[Collected data entries]
- - - - -

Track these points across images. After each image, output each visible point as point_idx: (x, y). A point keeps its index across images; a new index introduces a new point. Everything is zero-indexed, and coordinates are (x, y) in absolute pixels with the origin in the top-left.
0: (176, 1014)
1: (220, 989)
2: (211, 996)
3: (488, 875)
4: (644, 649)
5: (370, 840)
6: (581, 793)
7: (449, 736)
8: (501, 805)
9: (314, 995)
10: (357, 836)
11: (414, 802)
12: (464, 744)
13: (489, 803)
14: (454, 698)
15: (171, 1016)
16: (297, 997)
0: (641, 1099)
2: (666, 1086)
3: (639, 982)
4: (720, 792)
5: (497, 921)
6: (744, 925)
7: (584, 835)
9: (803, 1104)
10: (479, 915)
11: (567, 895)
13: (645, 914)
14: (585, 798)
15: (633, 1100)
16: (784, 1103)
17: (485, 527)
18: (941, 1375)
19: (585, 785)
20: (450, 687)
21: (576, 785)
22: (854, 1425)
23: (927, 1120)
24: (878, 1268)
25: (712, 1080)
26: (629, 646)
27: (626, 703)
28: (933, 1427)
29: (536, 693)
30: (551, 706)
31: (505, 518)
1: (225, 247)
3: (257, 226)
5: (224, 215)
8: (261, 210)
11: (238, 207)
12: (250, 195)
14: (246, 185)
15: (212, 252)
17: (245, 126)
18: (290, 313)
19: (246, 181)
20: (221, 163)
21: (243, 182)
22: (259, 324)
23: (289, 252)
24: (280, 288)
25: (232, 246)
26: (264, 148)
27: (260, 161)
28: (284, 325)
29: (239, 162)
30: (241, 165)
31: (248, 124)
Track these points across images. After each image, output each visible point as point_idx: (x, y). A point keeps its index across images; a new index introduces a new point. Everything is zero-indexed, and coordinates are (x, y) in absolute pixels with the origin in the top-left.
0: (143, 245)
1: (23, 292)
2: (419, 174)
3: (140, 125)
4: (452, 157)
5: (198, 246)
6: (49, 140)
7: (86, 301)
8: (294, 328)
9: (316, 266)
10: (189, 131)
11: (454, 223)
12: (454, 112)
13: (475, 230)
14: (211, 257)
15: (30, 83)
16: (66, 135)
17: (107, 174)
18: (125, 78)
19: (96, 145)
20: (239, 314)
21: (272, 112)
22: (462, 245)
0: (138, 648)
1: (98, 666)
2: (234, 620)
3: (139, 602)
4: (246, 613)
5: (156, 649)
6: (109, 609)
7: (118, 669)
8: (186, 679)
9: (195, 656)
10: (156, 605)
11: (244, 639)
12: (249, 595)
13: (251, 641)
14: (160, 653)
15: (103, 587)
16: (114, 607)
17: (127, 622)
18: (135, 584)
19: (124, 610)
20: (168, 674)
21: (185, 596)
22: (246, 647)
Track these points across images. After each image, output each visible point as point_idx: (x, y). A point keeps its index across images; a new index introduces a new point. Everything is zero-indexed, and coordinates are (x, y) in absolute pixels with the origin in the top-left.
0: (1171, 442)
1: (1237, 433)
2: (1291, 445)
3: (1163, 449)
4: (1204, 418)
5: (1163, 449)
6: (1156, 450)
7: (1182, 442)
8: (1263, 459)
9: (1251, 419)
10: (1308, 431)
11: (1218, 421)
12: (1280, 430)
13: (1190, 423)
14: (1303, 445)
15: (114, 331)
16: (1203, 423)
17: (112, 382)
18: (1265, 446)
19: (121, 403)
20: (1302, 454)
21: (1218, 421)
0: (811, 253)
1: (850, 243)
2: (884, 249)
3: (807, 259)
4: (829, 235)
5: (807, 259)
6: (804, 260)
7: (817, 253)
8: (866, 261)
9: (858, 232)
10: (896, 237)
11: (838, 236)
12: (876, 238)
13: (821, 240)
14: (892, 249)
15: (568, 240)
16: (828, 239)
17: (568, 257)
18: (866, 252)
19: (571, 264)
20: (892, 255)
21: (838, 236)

- - - - -

Write out every line of the listing above without changing anything.

- _REPLY_
Track these points across images. After each image, output each visible point as point_idx: (x, y). A point keeps its index across images; a new index introduces a new point. Everything is zero-indexed, and coordinates are (x, y) in absolute pixels with the origin in the top-left.
0: (176, 1014)
1: (220, 989)
2: (211, 996)
3: (488, 875)
4: (644, 649)
5: (370, 840)
6: (581, 793)
7: (449, 736)
8: (501, 805)
9: (314, 995)
10: (357, 836)
11: (414, 802)
12: (464, 744)
13: (489, 803)
14: (454, 698)
15: (171, 1016)
16: (297, 997)
0: (641, 1099)
2: (666, 1086)
3: (639, 982)
4: (720, 792)
5: (497, 921)
6: (744, 925)
7: (584, 835)
9: (803, 1104)
10: (479, 915)
11: (567, 895)
13: (645, 914)
14: (585, 798)
15: (633, 1100)
16: (784, 1103)
17: (485, 527)
18: (941, 1375)
19: (585, 785)
20: (450, 687)
21: (576, 785)
22: (854, 1425)
23: (927, 1120)
24: (878, 1268)
25: (712, 1080)
26: (629, 646)
27: (626, 703)
28: (933, 1427)
29: (536, 693)
30: (551, 706)
31: (505, 518)
1: (225, 247)
3: (257, 226)
5: (224, 215)
8: (261, 210)
11: (238, 207)
12: (250, 195)
14: (246, 185)
15: (212, 252)
17: (245, 126)
18: (290, 313)
19: (246, 181)
20: (221, 163)
21: (243, 182)
22: (259, 324)
23: (289, 252)
24: (280, 288)
25: (232, 246)
26: (264, 148)
27: (260, 161)
28: (284, 325)
29: (239, 162)
30: (241, 165)
31: (248, 124)
Track these points across images. After each image, output each visible point as point_idx: (x, y). A point keeps its index across images; a new index introduces a new point. Everything is zero-indexed, and coordinates are (x, y) in absolute pixels with the origin in the top-left.
0: (143, 245)
1: (23, 292)
2: (419, 174)
3: (140, 125)
4: (452, 157)
5: (198, 246)
6: (49, 140)
7: (86, 301)
8: (294, 328)
9: (316, 266)
10: (189, 131)
11: (454, 223)
12: (454, 112)
13: (475, 230)
14: (211, 257)
15: (30, 83)
16: (66, 135)
17: (107, 174)
18: (125, 78)
19: (96, 145)
20: (239, 314)
21: (272, 112)
22: (462, 245)
0: (138, 648)
1: (98, 666)
2: (234, 620)
3: (139, 602)
4: (246, 613)
5: (156, 649)
6: (109, 609)
7: (118, 669)
8: (186, 679)
9: (195, 656)
10: (156, 605)
11: (244, 639)
12: (249, 595)
13: (251, 641)
14: (160, 653)
15: (103, 587)
16: (114, 607)
17: (127, 622)
18: (135, 584)
19: (124, 610)
20: (168, 674)
21: (185, 596)
22: (246, 647)
Track these points across images. After each image, output each visible point as point_idx: (x, y). A point keeps its index across images; a new index introduces a new point. Everything is zero-indexed, and coordinates are (x, y) in absolute pixels with the origin in the top-left.
0: (1171, 442)
1: (1237, 433)
2: (1291, 445)
3: (1163, 449)
4: (1204, 418)
5: (1163, 449)
6: (1156, 450)
7: (1182, 442)
8: (1263, 459)
9: (1251, 419)
10: (1308, 431)
11: (1218, 421)
12: (1280, 430)
13: (1190, 423)
14: (1303, 445)
15: (114, 331)
16: (1203, 423)
17: (112, 382)
18: (1265, 446)
19: (121, 403)
20: (1302, 454)
21: (1218, 421)
0: (811, 253)
1: (850, 243)
2: (884, 249)
3: (807, 259)
4: (829, 235)
5: (807, 259)
6: (804, 260)
7: (817, 253)
8: (866, 261)
9: (858, 232)
10: (896, 237)
11: (838, 236)
12: (876, 238)
13: (821, 240)
14: (892, 249)
15: (568, 240)
16: (828, 239)
17: (568, 257)
18: (866, 252)
19: (571, 264)
20: (892, 255)
21: (838, 236)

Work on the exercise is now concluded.